=== Begin Enclosure ===
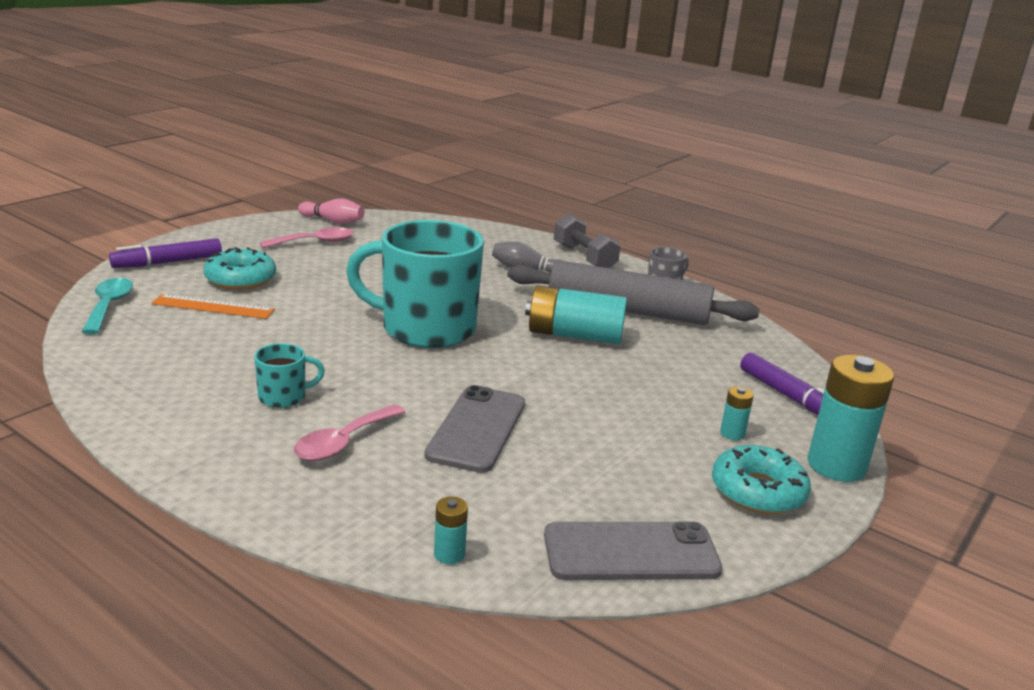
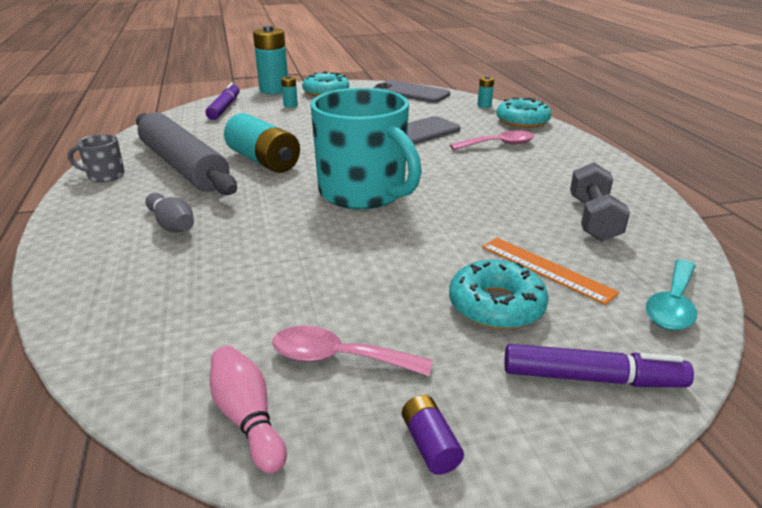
camera: 140 degrees left, 5 degrees up
turquoise mug [254,343,325,408] -> none
grey dumbbell [554,213,621,268] -> grey dumbbell moved to [570,162,630,241]
none -> purple battery [402,395,464,475]
none -> turquoise donut [496,97,551,128]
=== End Enclosure ===
Instructions for the task
Your task is to transcribe the line containing "none -> purple battery [402,395,464,475]" and every line after it, through the last line of the data, exactly as written and with nothing more.

Exercise answer
none -> purple battery [402,395,464,475]
none -> turquoise donut [496,97,551,128]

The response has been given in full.